**Aim of the exercise:** Each line from the one that contains "R5: 160 (BTN, SIG) -> 160 (LD, LED_A)" to the end of the entries must be copied word for word, and only those lines.

**Material supplied:**
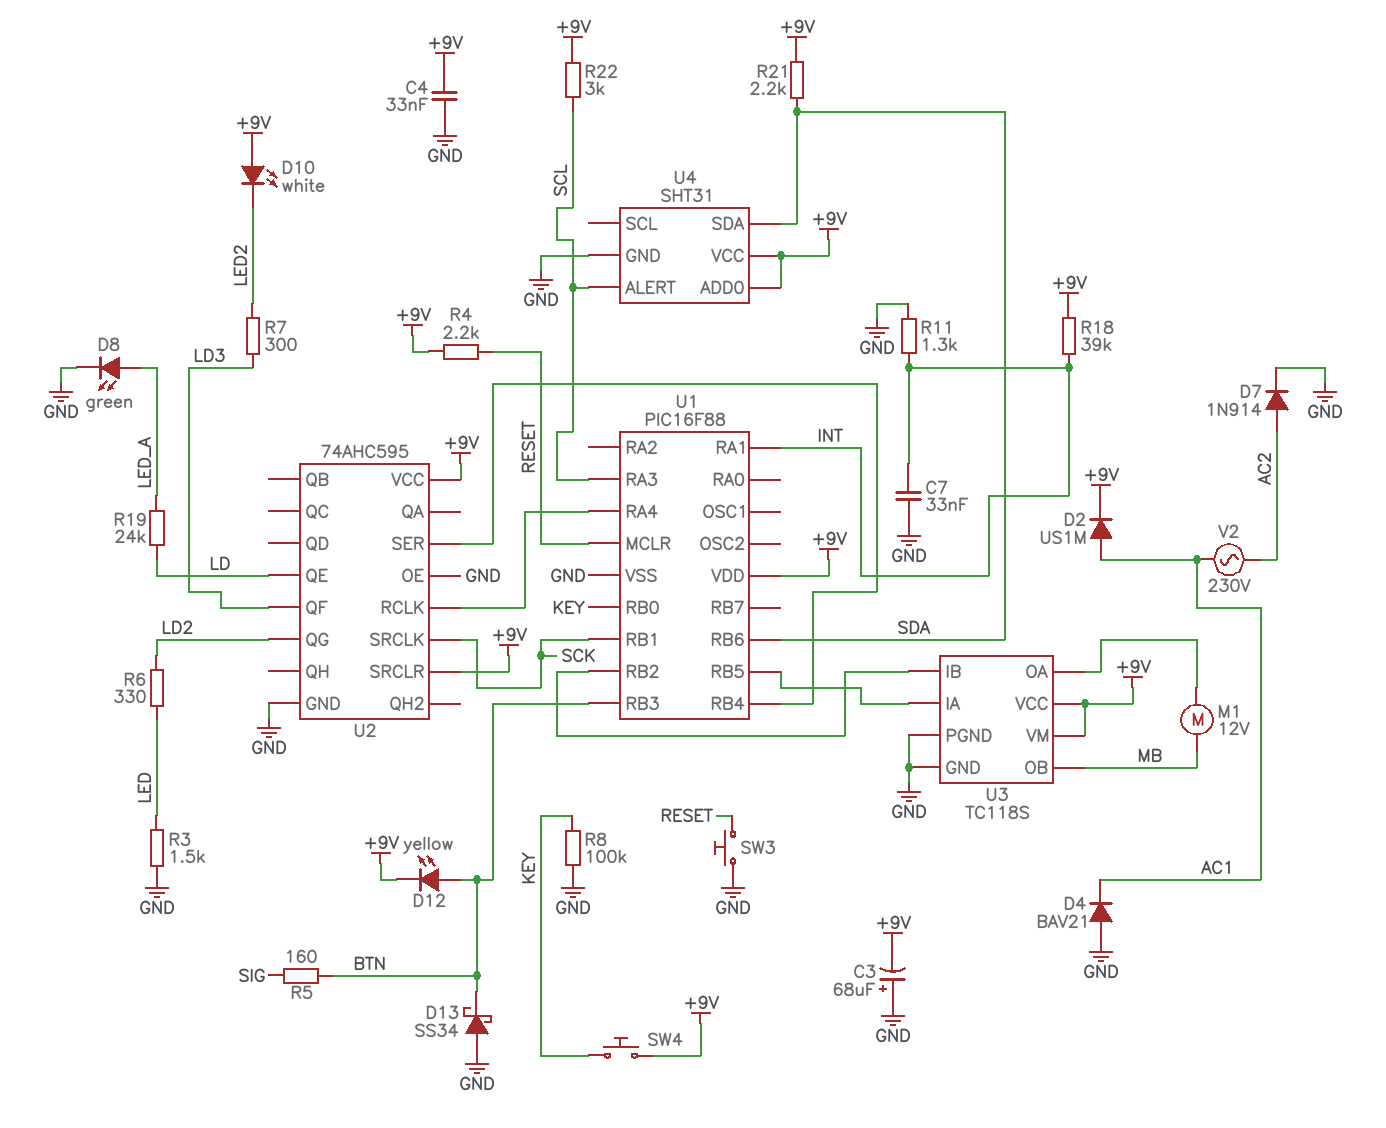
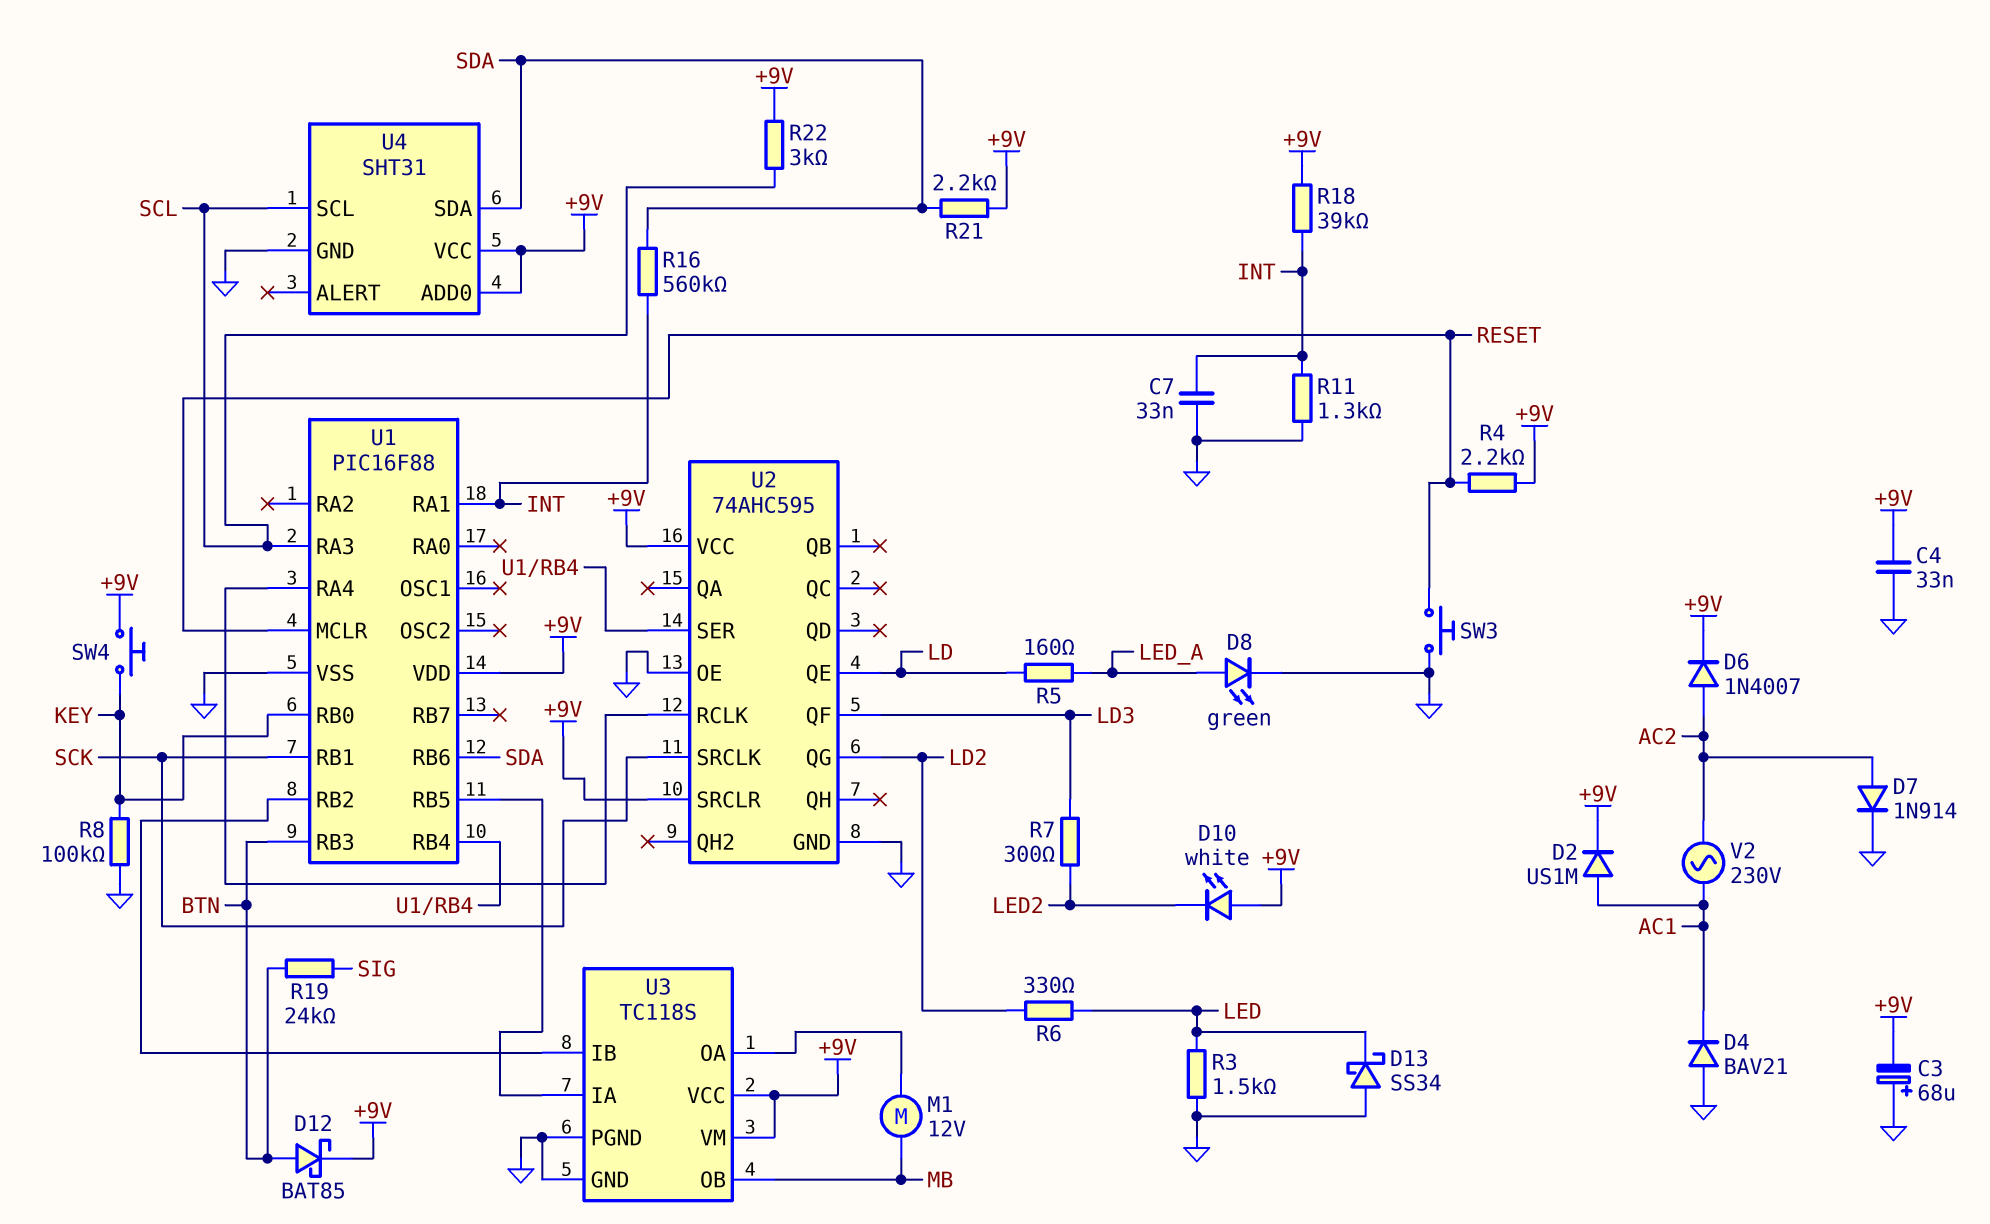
D6: none -> diode 1N4007 (A AC2, K +9V)
D12: LED yellow (A BTN, K +9V) -> schottky BAT85 (A BTN, K +9V)
D13: schottky SS34 (A GND, K BTN) -> schottky SS34 (A GND, K LED)
R5: 160 (BTN, SIG) -> 160 (LD, LED_A)
R16: none -> 560k (INT, SDA)
R19: 24k (LD, LED_A) -> 24k (BTN, SIG)
U4 pin ALERT: SCL -> none
U4 pin SCL: none -> SCL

**Response to the task:**
R5: 160 (BTN, SIG) -> 160 (LD, LED_A)
R16: none -> 560k (INT, SDA)
R19: 24k (LD, LED_A) -> 24k (BTN, SIG)
U4 pin ALERT: SCL -> none
U4 pin SCL: none -> SCL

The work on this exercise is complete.